Problem to solve >>
The reply to the records below should contain exactly the lines from the line with "green boat: [960,271,1034,324]" through the line with "orange boat: [427,308,460,372]", and nothing besides.

Data for analysis >>

__________________________________________________

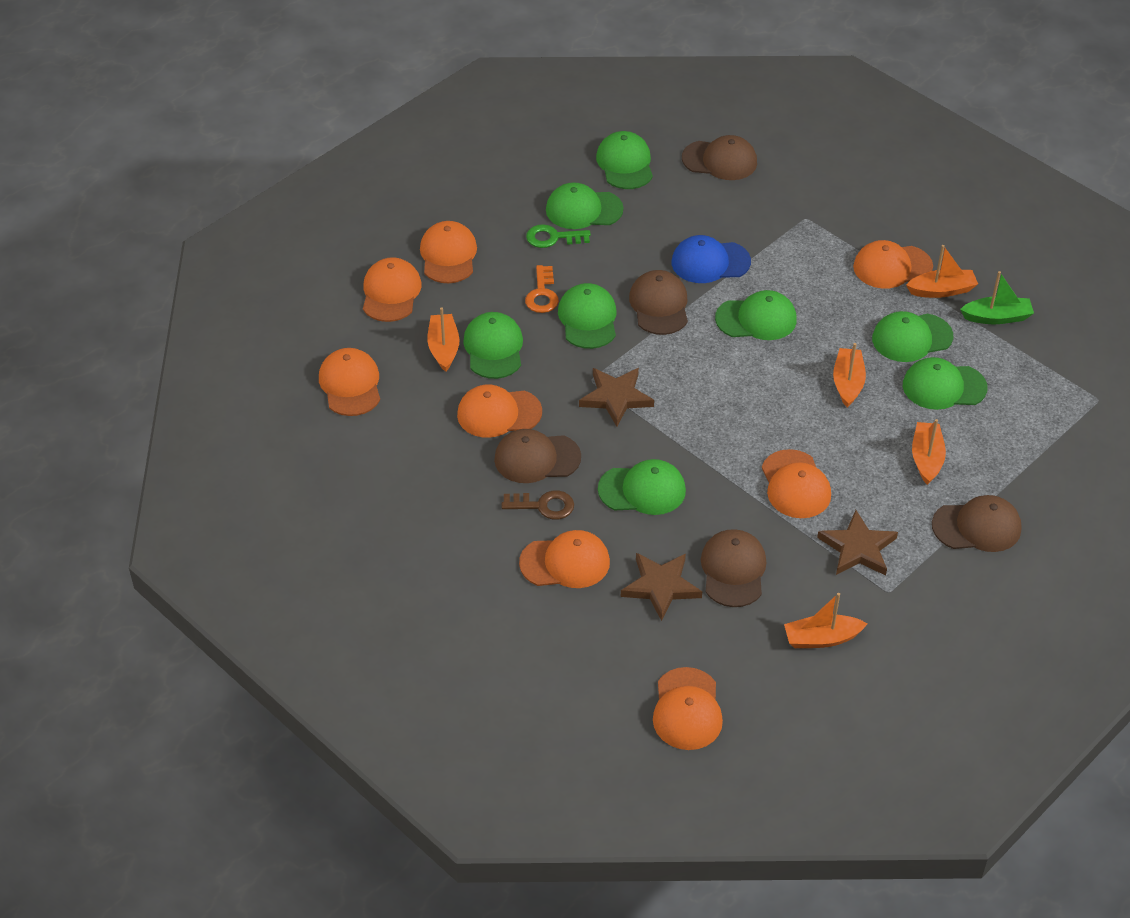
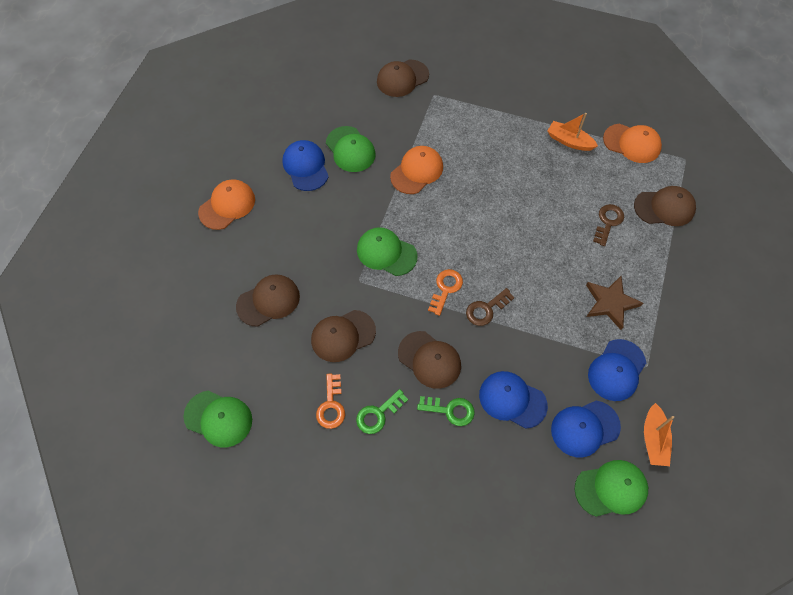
blue cap: [672,235,751,283] = 1 -> [282,140,329,191] [479,371,548,429] [551,401,621,458] [588,339,646,401] = 4
brown key: [502,490,574,520] = 1 -> [466,288,515,326] [593,204,624,246] = 2
brown star: [579,368,654,426] [621,553,702,621] [817,510,898,576] = 3 -> [586,276,643,330] = 1
green boat: [960,271,1034,324] = 1 -> none = 0
green cap: [463,312,523,379] [546,182,624,229] [558,283,617,349] [596,131,653,189] [598,459,686,515] [715,290,797,340] [872,311,953,362] [903,357,987,410] = 8 -> [183,390,252,447] [326,126,376,172] [357,227,418,276] [575,460,648,517] = 4
green key: [526,224,591,248] = 1 -> [356,389,408,434] [417,396,475,426] = 2
orange boat: [427,308,460,372] [784,593,868,648] [833,343,866,407] [906,245,978,298] [912,419,946,485] = 5 -> [548,113,598,151] [644,403,674,466] = 2
orange cap: [319,348,380,416] [363,257,421,322] [420,221,477,283] [457,384,542,438] [519,530,610,588] [653,667,723,750] [762,449,831,518] [853,240,933,289] = 8 -> [198,179,255,230] [390,146,443,194] [603,124,662,163] = 3
orange key: [525,265,559,313] = 1 -> [316,373,345,429] [428,269,463,316] = 2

__________________________________________________

Answer to this task >>
green boat: [960,271,1034,324] = 1 -> none = 0
green cap: [463,312,523,379] [546,182,624,229] [558,283,617,349] [596,131,653,189] [598,459,686,515] [715,290,797,340] [872,311,953,362] [903,357,987,410] = 8 -> [183,390,252,447] [326,126,376,172] [357,227,418,276] [575,460,648,517] = 4
green key: [526,224,591,248] = 1 -> [356,389,408,434] [417,396,475,426] = 2
orange boat: [427,308,460,372] [784,593,868,648] [833,343,866,407] [906,245,978,298] [912,419,946,485] = 5 -> [548,113,598,151] [644,403,674,466] = 2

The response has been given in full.